GOAL OF THE EXERCISE
Only the pictures are dropped; the lines of the material that follow are returned exactly.

DATA FOR THIS EXERCISE: Begin

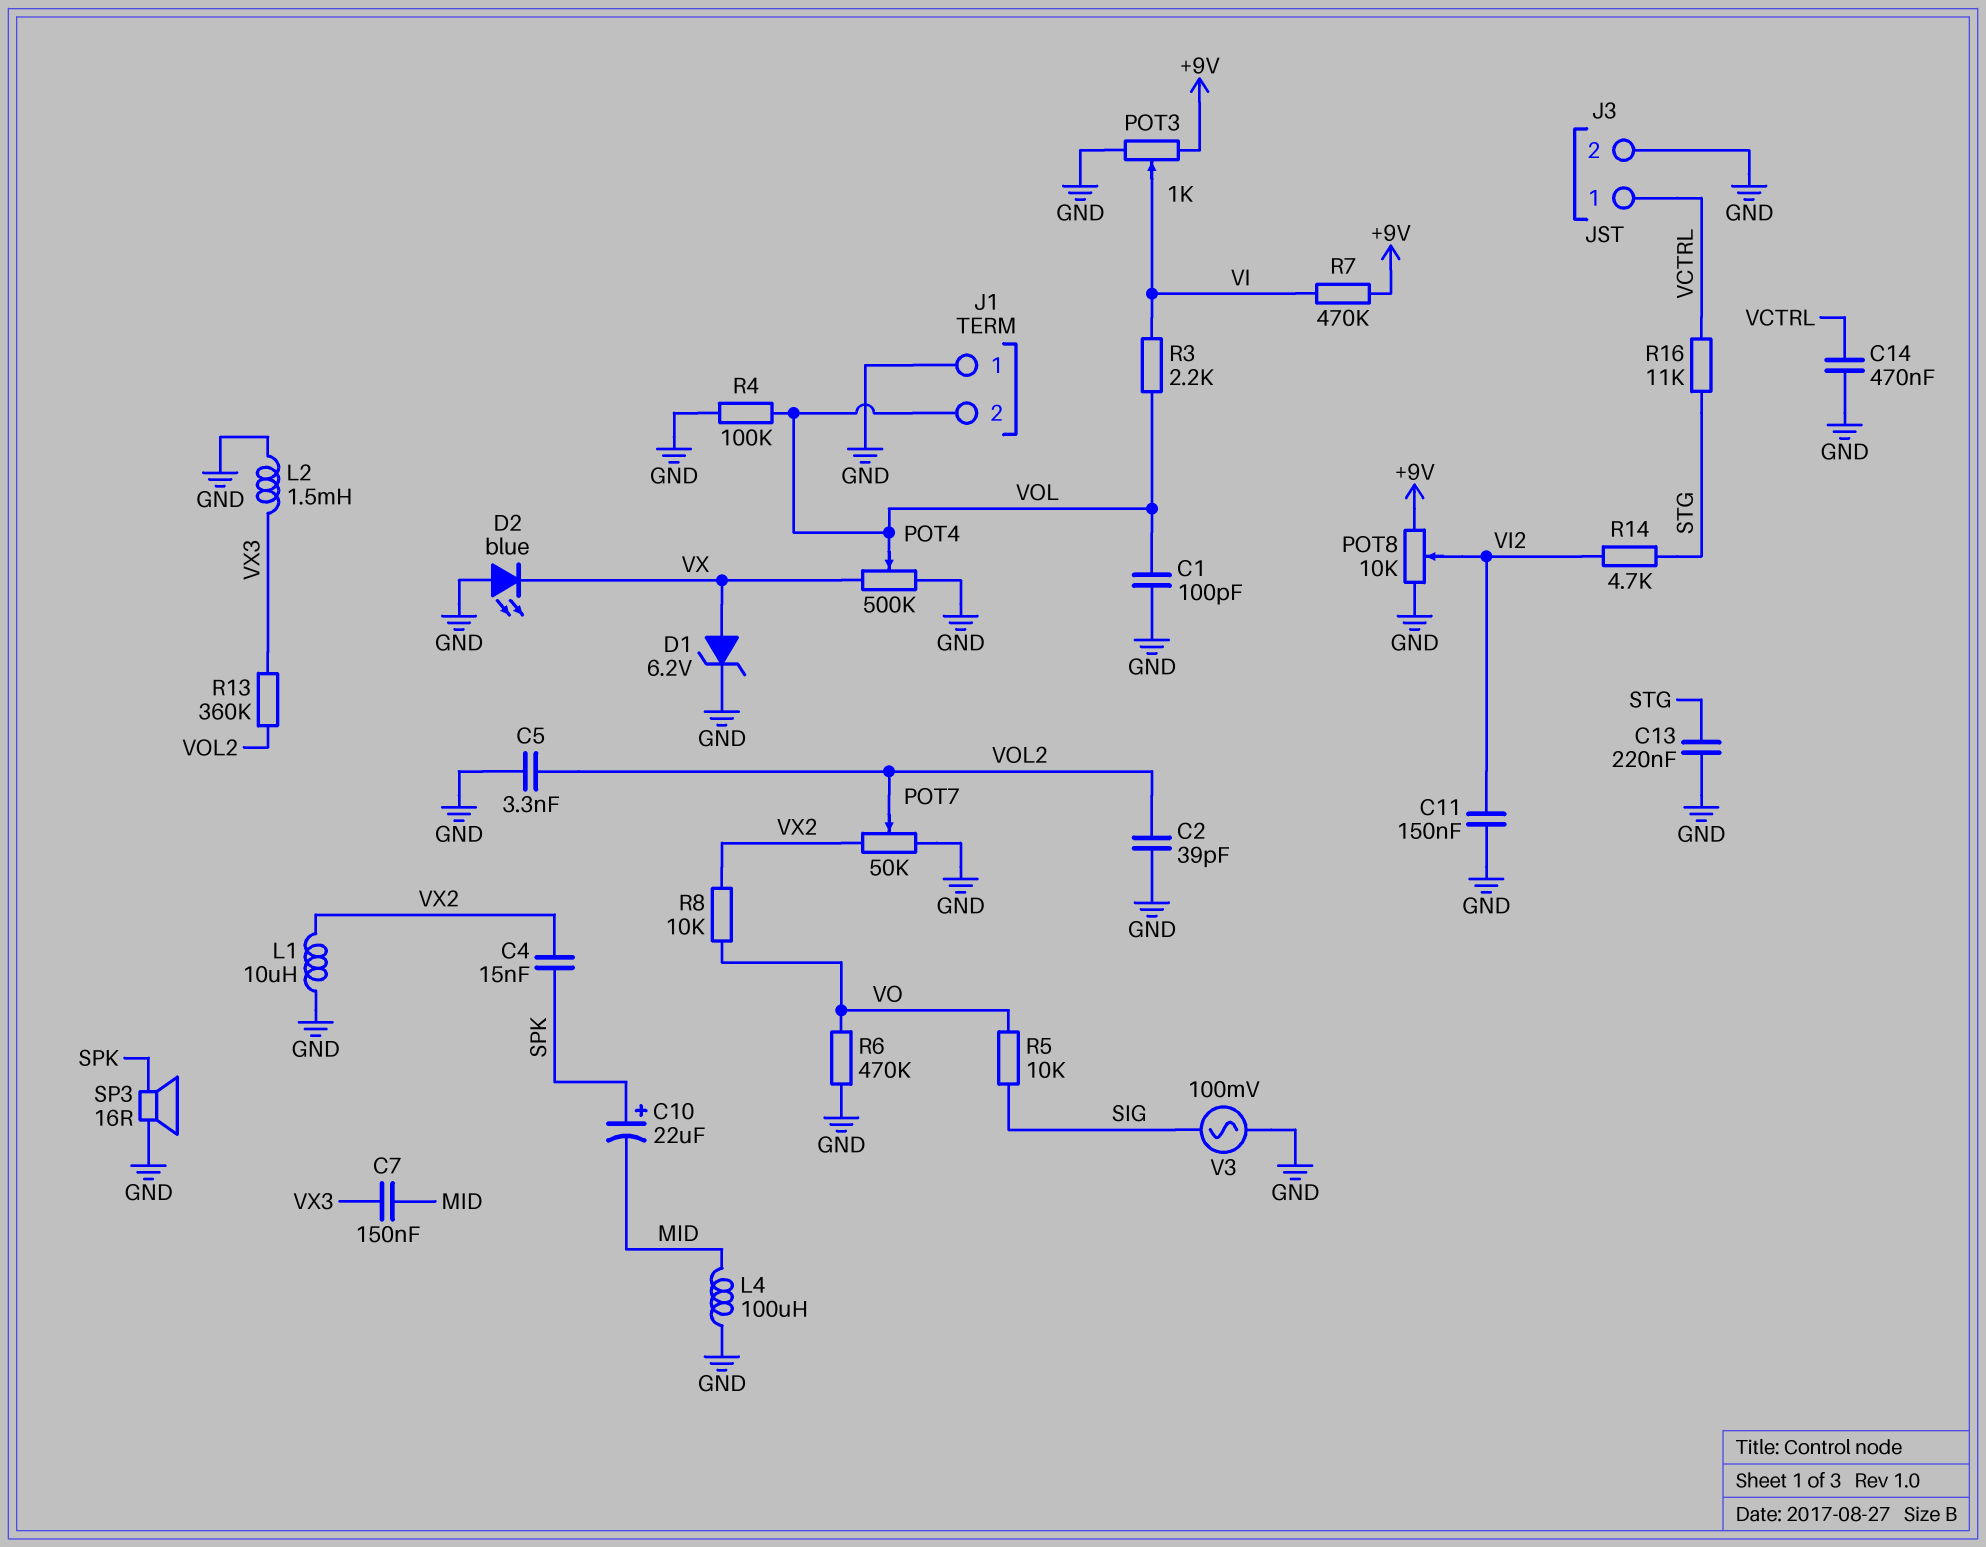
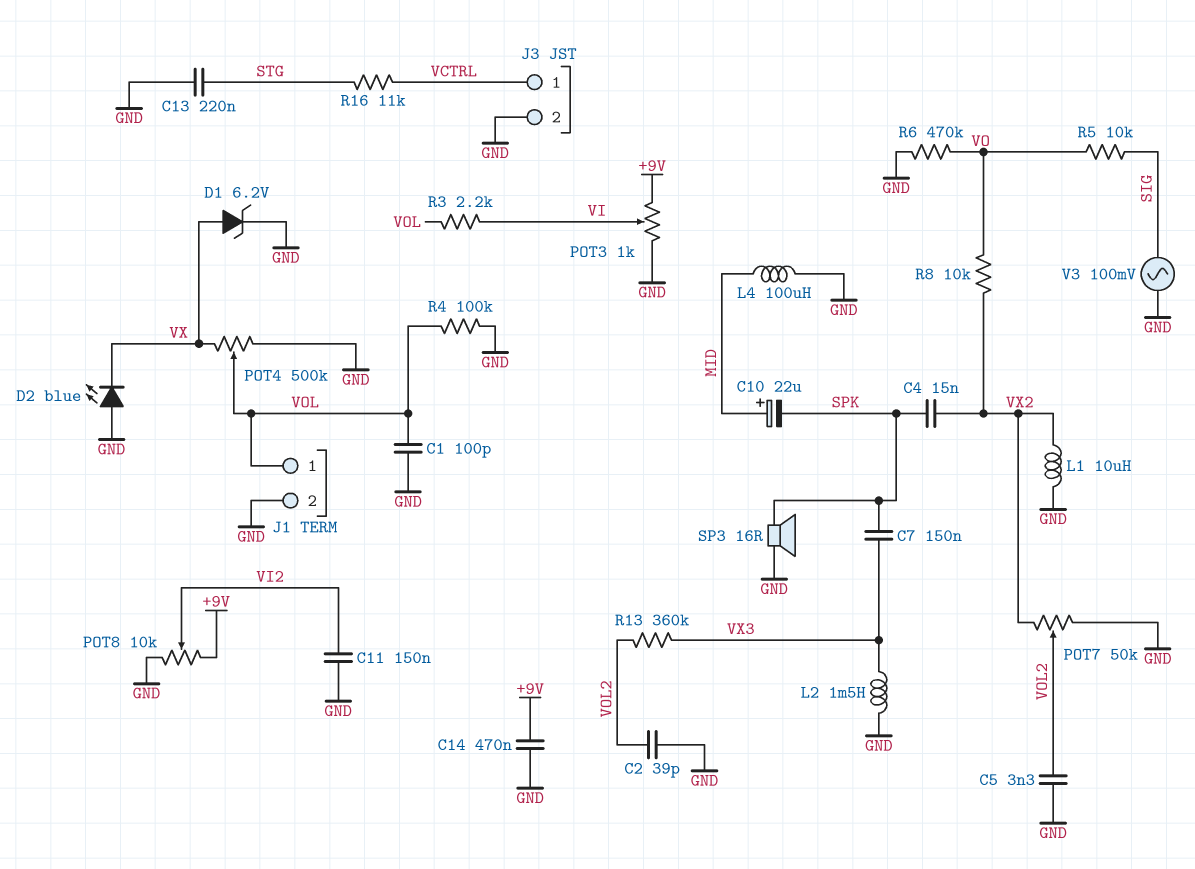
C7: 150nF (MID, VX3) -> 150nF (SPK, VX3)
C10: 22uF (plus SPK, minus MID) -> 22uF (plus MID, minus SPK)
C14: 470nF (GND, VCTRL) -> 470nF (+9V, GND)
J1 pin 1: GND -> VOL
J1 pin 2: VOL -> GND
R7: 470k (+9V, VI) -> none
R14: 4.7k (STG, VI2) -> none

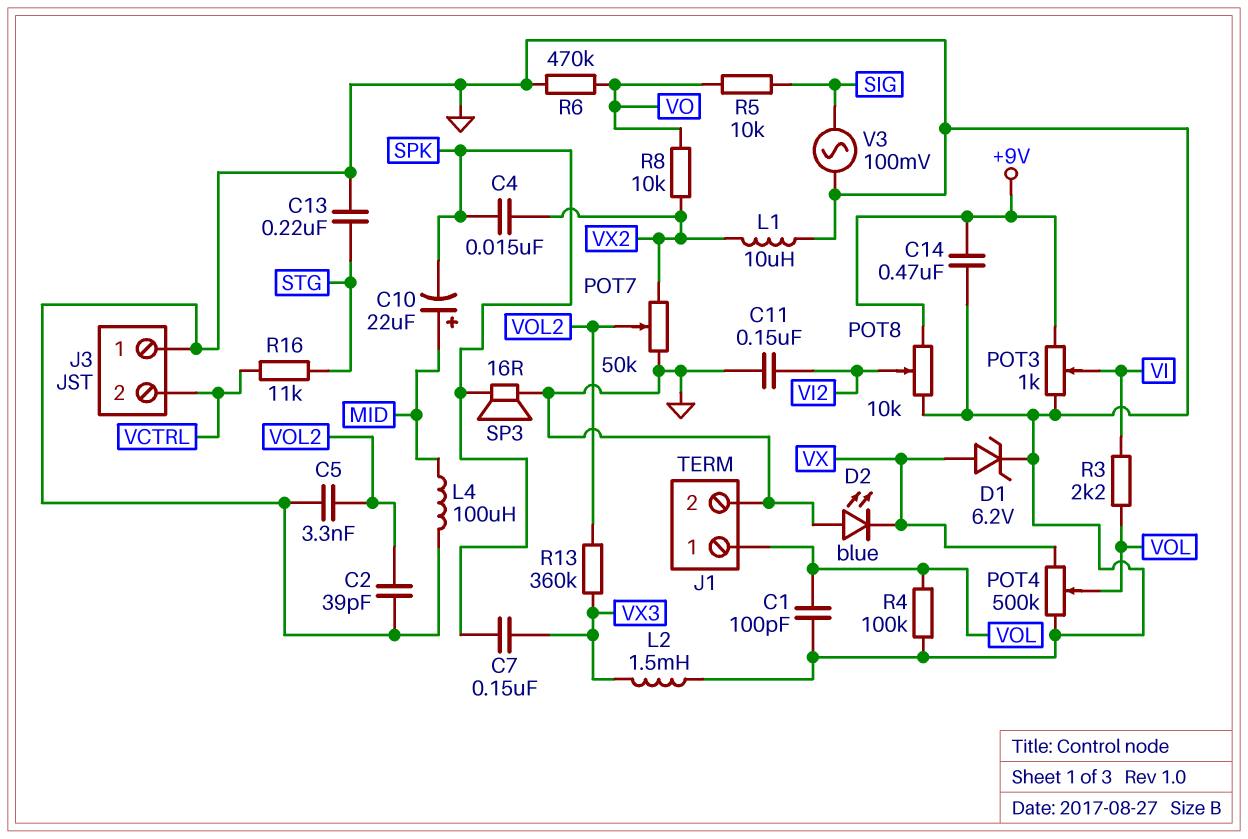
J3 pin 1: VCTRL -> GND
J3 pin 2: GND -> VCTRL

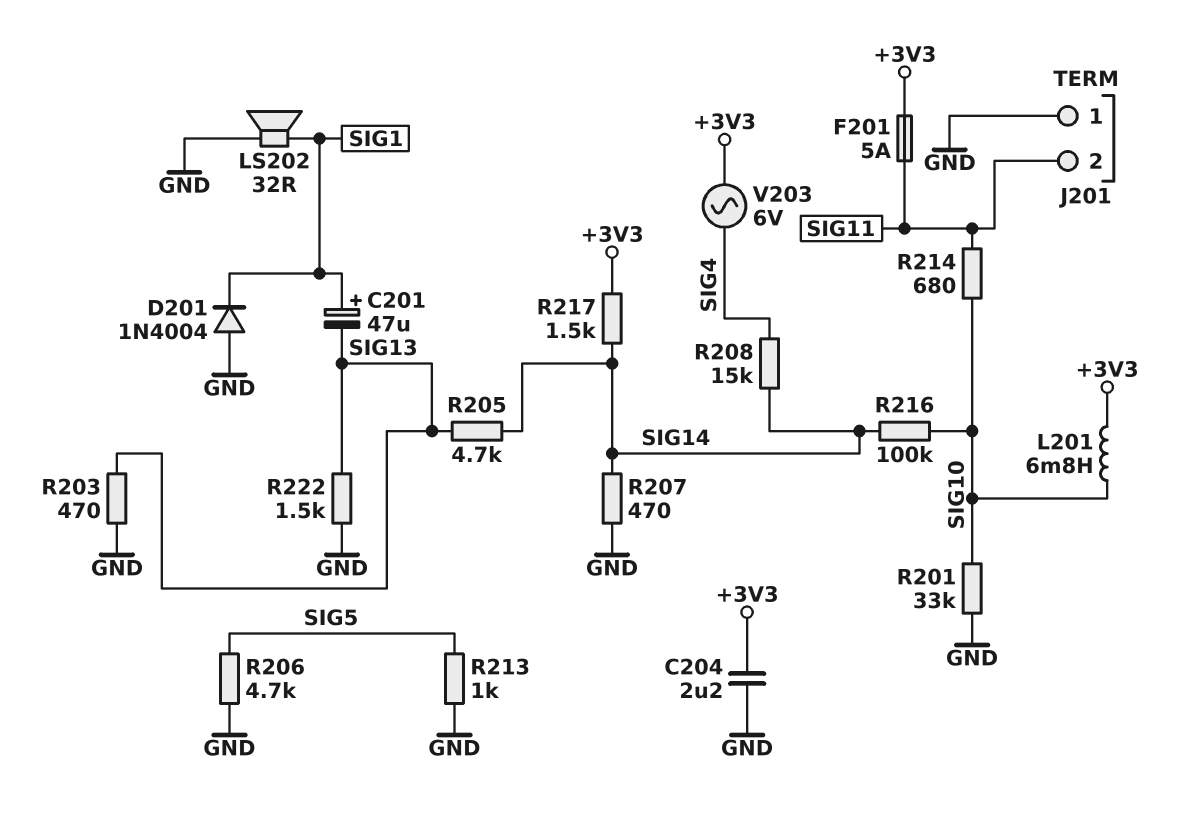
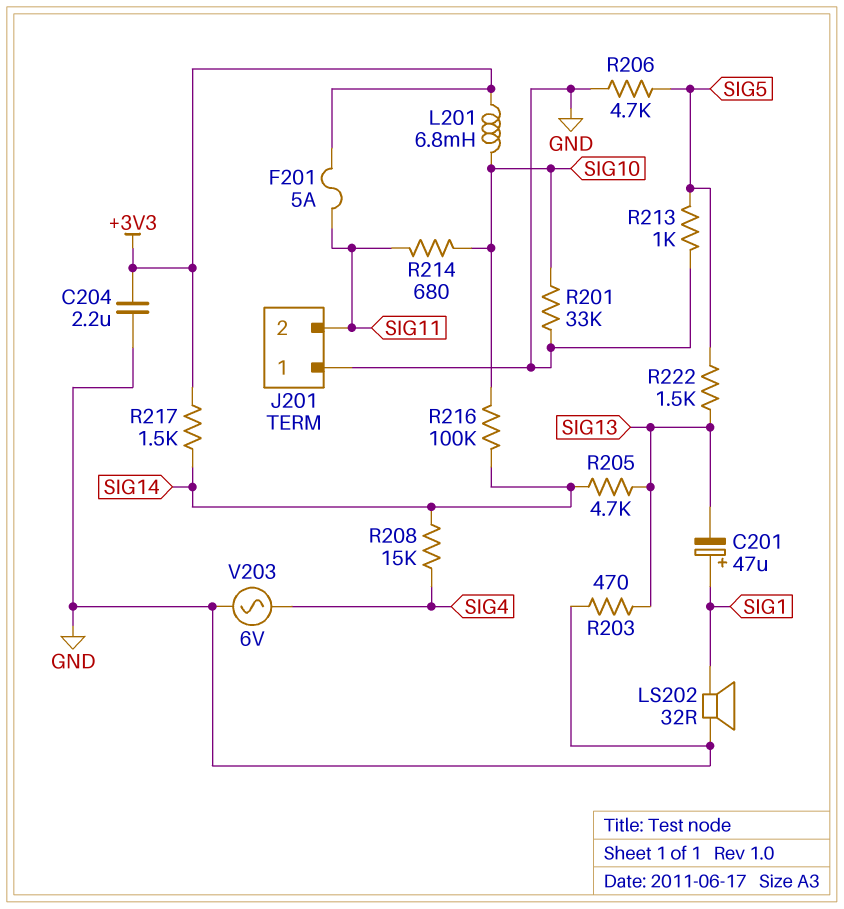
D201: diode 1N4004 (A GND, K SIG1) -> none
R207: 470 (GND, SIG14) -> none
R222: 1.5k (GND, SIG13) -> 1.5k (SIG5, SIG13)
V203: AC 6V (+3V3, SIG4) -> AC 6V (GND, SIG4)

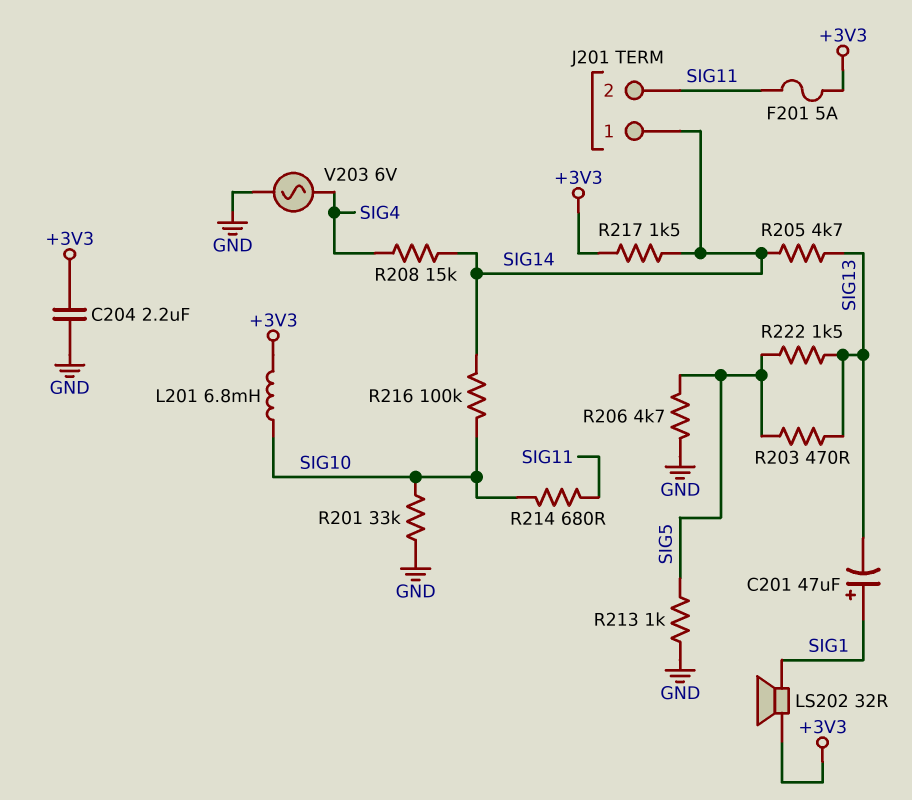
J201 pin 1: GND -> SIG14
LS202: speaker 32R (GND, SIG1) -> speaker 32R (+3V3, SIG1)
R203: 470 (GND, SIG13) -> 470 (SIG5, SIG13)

DATA FOR THIS EXERCISE: End

RESPONSE FOR THIS EXERCISE
C7: 150nF (MID, VX3) -> 150nF (SPK, VX3)
C10: 22uF (plus SPK, minus MID) -> 22uF (plus MID, minus SPK)
C14: 470nF (GND, VCTRL) -> 470nF (+9V, GND)
J1 pin 1: GND -> VOL
J1 pin 2: VOL -> GND
R7: 470k (+9V, VI) -> none
R14: 4.7k (STG, VI2) -> none

J3 pin 1: VCTRL -> GND
J3 pin 2: GND -> VCTRL

D201: diode 1N4004 (A GND, K SIG1) -> none
R207: 470 (GND, SIG14) -> none
R222: 1.5k (GND, SIG13) -> 1.5k (SIG5, SIG13)
V203: AC 6V (+3V3, SIG4) -> AC 6V (GND, SIG4)

J201 pin 1: GND -> SIG14
LS202: speaker 32R (GND, SIG1) -> speaker 32R (+3V3, SIG1)
R203: 470 (GND, SIG13) -> 470 (SIG5, SIG13)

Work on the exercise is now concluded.